_Given instruction_:
Format the records from the line with "Provide the [X, Y]" to the line with "under is located at coordinates (516, 254).", both ends included, as a Markdown table with the columns Row and Line. Number each line in order and leave out blank lines.

━━ The records

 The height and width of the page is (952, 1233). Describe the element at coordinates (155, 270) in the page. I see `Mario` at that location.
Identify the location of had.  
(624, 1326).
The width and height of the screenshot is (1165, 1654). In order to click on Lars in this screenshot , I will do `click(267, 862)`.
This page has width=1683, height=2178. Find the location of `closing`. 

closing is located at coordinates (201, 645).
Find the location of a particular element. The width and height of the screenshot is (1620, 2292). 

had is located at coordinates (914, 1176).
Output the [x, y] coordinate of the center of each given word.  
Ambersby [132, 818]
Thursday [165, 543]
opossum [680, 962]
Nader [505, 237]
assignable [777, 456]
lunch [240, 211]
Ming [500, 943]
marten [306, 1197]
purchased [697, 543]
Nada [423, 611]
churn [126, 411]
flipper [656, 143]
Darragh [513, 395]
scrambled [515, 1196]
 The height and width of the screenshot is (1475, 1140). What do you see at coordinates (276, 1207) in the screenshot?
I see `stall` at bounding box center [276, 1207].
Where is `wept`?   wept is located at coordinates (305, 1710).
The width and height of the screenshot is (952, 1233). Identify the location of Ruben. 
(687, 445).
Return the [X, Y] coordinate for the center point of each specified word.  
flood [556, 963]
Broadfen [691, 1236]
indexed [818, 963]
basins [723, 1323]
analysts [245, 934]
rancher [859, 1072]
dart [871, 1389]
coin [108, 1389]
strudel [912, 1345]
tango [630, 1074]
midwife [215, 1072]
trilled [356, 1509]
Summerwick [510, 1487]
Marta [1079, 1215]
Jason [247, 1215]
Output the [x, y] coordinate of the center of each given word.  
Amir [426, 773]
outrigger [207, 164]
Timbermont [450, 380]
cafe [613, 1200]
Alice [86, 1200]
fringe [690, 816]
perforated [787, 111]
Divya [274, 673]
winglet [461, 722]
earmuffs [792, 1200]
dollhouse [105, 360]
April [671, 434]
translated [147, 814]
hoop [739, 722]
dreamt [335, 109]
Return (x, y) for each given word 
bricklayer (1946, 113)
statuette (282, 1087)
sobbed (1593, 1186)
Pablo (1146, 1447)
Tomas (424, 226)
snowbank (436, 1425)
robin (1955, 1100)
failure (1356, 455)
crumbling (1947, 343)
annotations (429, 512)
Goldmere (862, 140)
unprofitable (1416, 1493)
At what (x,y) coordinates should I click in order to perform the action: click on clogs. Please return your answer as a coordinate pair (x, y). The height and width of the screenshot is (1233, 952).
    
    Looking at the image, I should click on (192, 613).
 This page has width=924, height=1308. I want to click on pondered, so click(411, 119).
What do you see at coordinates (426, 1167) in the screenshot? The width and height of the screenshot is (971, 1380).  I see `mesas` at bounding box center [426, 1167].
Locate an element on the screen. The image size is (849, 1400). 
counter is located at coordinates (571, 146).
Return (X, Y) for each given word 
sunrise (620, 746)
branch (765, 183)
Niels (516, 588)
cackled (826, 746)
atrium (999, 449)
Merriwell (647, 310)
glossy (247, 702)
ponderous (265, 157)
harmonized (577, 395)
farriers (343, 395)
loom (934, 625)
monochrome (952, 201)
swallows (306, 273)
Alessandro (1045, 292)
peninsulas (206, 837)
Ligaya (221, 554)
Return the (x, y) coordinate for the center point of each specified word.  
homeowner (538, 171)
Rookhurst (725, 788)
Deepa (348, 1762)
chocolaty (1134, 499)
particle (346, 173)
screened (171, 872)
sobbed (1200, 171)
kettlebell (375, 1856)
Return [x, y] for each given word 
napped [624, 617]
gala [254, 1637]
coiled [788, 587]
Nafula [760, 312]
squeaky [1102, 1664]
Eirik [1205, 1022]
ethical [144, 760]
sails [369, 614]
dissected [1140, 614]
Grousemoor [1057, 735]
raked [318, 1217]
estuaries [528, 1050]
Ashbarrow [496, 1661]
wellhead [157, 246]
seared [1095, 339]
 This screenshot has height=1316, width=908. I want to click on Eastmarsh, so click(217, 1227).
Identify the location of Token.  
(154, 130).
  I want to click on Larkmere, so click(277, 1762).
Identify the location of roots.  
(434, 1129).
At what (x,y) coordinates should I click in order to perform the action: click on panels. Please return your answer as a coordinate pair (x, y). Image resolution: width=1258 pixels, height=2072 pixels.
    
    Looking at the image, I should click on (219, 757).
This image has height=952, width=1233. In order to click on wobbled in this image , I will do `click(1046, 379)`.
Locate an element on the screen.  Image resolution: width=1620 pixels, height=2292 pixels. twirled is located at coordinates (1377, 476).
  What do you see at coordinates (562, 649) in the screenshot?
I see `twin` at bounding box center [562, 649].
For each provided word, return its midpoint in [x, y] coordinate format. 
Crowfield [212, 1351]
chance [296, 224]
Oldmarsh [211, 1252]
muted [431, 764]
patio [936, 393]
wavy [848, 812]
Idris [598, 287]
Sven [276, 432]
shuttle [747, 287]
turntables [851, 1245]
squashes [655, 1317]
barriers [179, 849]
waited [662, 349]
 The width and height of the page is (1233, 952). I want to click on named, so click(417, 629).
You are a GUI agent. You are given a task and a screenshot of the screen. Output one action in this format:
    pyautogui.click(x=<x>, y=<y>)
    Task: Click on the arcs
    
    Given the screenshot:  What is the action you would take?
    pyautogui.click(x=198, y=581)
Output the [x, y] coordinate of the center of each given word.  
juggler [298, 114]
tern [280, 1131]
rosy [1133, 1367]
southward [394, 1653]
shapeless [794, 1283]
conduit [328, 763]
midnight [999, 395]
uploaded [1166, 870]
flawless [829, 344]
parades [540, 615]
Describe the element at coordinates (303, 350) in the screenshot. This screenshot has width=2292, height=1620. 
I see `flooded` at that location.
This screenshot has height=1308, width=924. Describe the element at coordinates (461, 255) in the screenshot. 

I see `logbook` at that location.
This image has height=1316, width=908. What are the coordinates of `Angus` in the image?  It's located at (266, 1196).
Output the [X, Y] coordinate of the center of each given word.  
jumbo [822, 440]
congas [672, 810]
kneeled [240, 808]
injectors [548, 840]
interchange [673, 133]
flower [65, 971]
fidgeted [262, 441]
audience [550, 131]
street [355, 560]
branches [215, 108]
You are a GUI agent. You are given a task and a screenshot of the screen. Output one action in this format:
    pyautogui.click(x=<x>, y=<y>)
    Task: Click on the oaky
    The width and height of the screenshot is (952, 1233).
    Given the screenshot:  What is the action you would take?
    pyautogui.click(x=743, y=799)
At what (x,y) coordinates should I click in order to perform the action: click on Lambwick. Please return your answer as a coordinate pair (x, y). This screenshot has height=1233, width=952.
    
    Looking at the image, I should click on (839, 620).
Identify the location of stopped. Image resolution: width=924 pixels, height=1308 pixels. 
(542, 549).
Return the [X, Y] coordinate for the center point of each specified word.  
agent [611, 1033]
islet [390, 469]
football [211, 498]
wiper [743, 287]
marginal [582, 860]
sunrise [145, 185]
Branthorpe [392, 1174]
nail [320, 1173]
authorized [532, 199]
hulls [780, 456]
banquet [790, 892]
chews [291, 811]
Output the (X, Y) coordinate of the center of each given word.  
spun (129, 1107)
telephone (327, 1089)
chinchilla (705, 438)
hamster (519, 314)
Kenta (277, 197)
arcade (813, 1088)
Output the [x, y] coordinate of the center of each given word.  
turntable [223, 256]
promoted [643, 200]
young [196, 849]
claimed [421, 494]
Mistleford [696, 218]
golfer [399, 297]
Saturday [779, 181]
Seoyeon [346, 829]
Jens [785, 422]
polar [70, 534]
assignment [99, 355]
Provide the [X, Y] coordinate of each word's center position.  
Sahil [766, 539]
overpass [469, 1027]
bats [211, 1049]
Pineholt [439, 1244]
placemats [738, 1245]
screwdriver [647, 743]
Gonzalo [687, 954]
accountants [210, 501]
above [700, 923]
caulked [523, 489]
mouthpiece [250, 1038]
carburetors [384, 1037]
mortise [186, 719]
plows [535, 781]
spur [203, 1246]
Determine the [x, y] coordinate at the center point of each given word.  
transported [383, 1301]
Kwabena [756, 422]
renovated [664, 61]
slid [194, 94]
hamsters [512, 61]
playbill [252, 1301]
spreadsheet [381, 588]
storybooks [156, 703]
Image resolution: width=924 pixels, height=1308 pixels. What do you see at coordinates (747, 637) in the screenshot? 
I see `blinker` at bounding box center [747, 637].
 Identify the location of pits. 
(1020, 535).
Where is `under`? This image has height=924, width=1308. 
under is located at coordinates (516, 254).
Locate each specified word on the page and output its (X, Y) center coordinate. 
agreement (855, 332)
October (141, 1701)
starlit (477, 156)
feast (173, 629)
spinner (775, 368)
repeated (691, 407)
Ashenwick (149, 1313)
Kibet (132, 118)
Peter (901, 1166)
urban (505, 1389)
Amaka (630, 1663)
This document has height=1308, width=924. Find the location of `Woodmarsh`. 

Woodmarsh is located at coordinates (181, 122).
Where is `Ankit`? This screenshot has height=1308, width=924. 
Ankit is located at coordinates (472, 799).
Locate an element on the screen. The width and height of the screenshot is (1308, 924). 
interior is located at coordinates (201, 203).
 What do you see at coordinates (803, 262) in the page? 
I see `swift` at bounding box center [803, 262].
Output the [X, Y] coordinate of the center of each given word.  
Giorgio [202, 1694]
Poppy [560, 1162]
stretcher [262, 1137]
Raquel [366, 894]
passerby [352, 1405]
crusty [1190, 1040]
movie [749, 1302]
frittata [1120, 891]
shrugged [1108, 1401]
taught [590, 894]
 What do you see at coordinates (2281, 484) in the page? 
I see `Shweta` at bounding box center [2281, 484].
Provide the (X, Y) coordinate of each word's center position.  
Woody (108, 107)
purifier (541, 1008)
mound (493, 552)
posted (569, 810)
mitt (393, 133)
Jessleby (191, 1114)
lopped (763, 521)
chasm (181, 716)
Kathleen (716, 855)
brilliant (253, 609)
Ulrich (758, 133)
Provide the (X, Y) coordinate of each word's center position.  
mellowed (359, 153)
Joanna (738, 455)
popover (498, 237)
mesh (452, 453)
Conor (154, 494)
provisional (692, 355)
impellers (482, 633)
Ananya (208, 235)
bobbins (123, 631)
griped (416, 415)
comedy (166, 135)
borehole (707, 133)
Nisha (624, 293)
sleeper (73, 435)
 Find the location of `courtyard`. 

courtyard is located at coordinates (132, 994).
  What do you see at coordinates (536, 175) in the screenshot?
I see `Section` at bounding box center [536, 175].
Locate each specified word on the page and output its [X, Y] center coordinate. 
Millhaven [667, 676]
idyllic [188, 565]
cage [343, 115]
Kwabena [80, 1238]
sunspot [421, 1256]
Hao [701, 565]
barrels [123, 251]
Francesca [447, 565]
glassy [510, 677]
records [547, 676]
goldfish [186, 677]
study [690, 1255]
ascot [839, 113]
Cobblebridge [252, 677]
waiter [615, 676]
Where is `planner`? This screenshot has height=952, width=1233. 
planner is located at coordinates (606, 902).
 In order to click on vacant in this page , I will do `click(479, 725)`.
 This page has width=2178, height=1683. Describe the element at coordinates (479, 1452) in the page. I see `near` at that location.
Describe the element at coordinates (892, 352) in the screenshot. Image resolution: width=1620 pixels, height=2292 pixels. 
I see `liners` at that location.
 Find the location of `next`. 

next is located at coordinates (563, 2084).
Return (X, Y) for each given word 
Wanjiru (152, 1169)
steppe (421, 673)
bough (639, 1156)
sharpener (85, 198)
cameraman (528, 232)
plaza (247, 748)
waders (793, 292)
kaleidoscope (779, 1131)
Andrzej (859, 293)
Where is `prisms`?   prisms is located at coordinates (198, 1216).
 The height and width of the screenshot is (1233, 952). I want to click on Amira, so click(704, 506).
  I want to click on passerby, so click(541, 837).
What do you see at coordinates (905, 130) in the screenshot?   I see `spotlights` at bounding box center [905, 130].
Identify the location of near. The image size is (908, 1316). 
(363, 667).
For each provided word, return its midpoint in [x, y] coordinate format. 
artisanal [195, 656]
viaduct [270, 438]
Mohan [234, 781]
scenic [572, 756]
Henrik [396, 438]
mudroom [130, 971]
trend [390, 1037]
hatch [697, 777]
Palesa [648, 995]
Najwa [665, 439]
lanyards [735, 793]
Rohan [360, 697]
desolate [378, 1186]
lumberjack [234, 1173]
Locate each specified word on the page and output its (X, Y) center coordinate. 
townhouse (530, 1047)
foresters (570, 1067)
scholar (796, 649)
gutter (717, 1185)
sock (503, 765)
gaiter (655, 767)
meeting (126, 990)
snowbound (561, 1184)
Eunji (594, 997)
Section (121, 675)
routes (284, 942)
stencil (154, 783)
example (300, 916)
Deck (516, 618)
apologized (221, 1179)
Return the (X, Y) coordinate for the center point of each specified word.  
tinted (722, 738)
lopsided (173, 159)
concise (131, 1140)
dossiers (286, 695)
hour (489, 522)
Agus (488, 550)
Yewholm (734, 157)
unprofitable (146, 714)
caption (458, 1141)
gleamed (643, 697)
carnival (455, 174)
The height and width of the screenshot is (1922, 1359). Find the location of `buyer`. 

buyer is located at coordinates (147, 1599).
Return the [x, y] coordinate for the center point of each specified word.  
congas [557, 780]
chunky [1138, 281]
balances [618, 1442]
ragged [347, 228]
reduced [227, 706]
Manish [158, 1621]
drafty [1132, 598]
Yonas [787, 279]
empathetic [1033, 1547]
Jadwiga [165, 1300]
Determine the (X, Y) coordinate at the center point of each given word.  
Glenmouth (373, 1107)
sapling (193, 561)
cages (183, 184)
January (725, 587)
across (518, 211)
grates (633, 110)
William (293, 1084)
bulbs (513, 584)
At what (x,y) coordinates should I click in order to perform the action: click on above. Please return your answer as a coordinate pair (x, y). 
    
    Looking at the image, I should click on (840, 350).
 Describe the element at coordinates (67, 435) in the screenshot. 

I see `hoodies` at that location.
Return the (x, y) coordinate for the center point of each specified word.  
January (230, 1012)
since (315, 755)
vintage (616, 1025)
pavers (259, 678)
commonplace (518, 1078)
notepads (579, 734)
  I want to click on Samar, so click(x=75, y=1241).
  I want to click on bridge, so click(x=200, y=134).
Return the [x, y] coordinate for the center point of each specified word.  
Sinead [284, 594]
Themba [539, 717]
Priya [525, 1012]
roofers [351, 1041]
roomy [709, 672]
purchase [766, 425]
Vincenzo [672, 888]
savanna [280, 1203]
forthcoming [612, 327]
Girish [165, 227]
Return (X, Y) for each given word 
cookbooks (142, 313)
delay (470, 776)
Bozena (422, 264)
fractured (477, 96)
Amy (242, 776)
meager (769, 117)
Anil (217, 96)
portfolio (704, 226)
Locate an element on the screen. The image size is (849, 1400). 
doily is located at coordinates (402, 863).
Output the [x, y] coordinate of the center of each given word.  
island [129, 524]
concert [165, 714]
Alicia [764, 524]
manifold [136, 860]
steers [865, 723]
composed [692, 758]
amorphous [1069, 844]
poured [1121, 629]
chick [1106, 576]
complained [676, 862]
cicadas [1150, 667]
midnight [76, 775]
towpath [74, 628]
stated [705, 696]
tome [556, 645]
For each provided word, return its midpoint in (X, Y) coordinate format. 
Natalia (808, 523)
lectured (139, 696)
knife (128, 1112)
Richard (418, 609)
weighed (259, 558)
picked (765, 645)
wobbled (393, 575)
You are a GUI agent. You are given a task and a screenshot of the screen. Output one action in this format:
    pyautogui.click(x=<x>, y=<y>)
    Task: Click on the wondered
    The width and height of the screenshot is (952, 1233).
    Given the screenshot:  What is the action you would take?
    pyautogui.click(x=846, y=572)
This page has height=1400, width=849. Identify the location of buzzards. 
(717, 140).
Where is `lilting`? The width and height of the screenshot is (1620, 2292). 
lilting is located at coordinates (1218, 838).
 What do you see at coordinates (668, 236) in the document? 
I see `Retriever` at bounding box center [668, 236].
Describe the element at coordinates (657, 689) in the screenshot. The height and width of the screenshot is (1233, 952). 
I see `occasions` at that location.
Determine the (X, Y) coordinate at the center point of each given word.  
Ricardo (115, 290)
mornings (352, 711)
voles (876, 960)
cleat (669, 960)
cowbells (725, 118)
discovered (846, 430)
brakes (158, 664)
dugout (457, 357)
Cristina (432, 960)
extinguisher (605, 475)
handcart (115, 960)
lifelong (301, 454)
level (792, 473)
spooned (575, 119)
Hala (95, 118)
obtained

━━━━

_Written answer_:
| Row | Line |
|---|---|
| 1 | Provide the [X, Y] coordinate of each word's center position.   |
| 2 | Sahil [766, 539] |
| 3 | overpass [469, 1027] |
| 4 | bats [211, 1049] |
| 5 | Pineholt [439, 1244] |
| 6 | placemats [738, 1245] |
| 7 | screwdriver [647, 743] |
| 8 | Gonzalo [687, 954] |
| 9 | accountants [210, 501] |
| 10 | above [700, 923] |
| 11 | caulked [523, 489] |
| 12 | mouthpiece [250, 1038] |
| 13 | carburetors [384, 1037] |
| 14 | mortise [186, 719] |
| 15 | plows [535, 781] |
| 16 | spur [203, 1246] |
| 17 | Determine the [x, y] coordinate at the center point of each given word.   |
| 18 | transported [383, 1301] |
| 19 | Kwabena [756, 422] |
| 20 | renovated [664, 61] |
| 21 | slid [194, 94] |
| 22 | hamsters [512, 61] |
| 23 | playbill [252, 1301] |
| 24 | spreadsheet [381, 588] |
| 25 | storybooks [156, 703] |
| 26 | Image resolution: width=924 pixels, height=1308 pixels. What do you see at coordinates (747, 637) in the screenshot?  |
| 27 | I see `blinker` at bounding box center [747, 637]. |
| 28 |  Identify the location of pits.  |
| 29 | (1020, 535). |
| 30 | Where is `under`? This image has height=924, width=1308.  |
| 31 | under is located at coordinates (516, 254). |